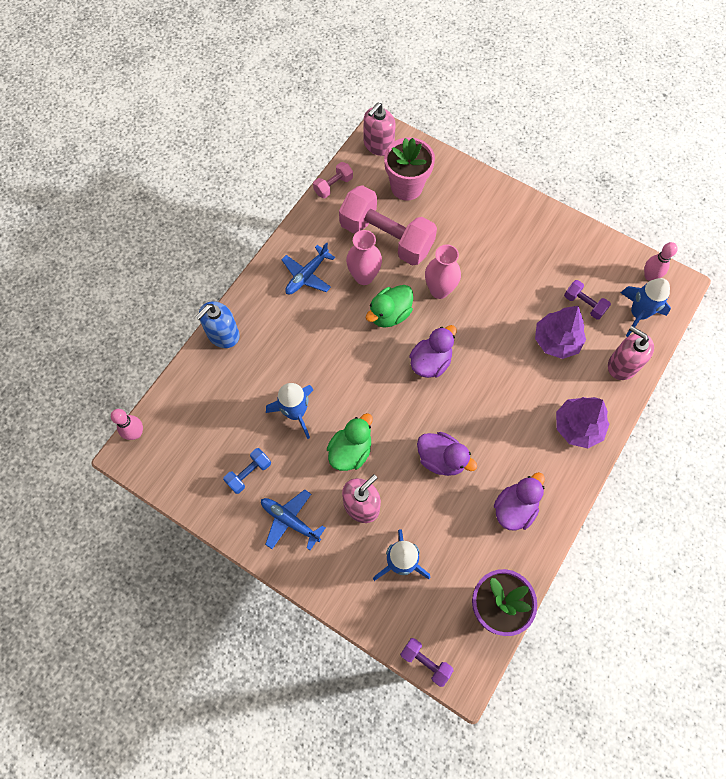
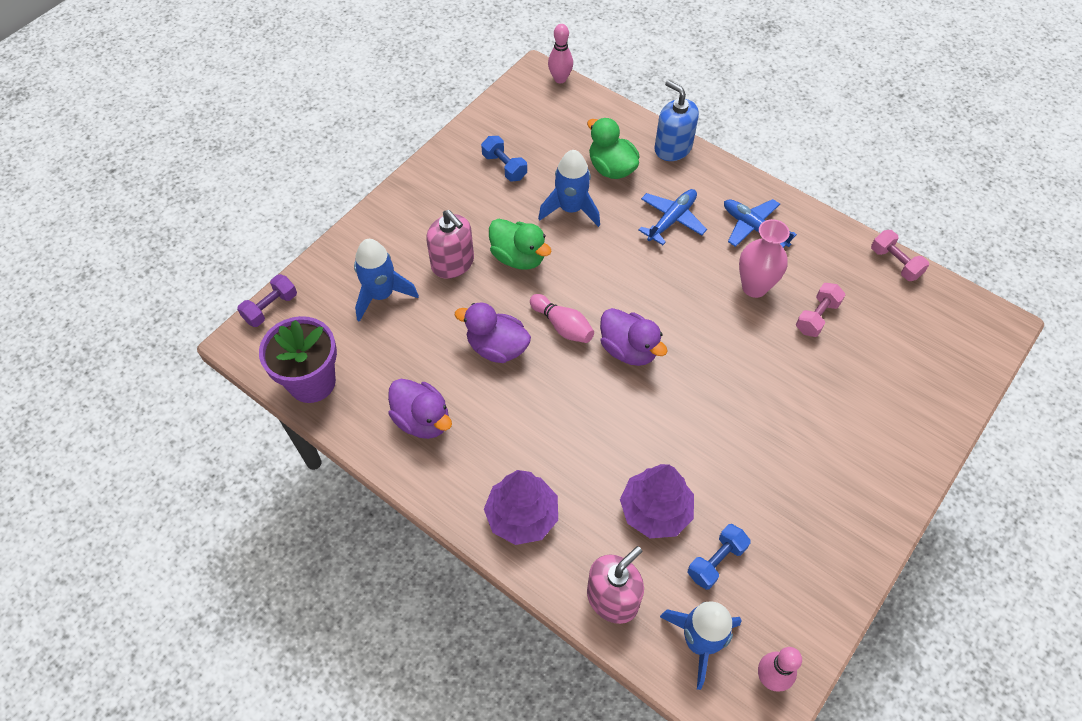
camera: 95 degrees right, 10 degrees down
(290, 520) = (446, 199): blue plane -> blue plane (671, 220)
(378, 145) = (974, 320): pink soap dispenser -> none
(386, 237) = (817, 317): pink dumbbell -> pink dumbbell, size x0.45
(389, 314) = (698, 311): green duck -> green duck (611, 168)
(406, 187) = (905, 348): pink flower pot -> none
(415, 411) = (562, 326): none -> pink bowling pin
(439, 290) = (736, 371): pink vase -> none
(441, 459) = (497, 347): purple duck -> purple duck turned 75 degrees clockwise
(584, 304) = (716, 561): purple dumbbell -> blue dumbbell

What you are asked to do: The entries above need to be transcribed exactly, with the images left out.

Exercise result:
camera: 95 degrees right, 10 degrees down
(290, 520) = (446, 199): blue plane -> blue plane (671, 220)
(378, 145) = (974, 320): pink soap dispenser -> none
(386, 237) = (817, 317): pink dumbbell -> pink dumbbell, size x0.45
(389, 314) = (698, 311): green duck -> green duck (611, 168)
(406, 187) = (905, 348): pink flower pot -> none
(415, 411) = (562, 326): none -> pink bowling pin
(439, 290) = (736, 371): pink vase -> none
(441, 459) = (497, 347): purple duck -> purple duck turned 75 degrees clockwise
(584, 304) = (716, 561): purple dumbbell -> blue dumbbell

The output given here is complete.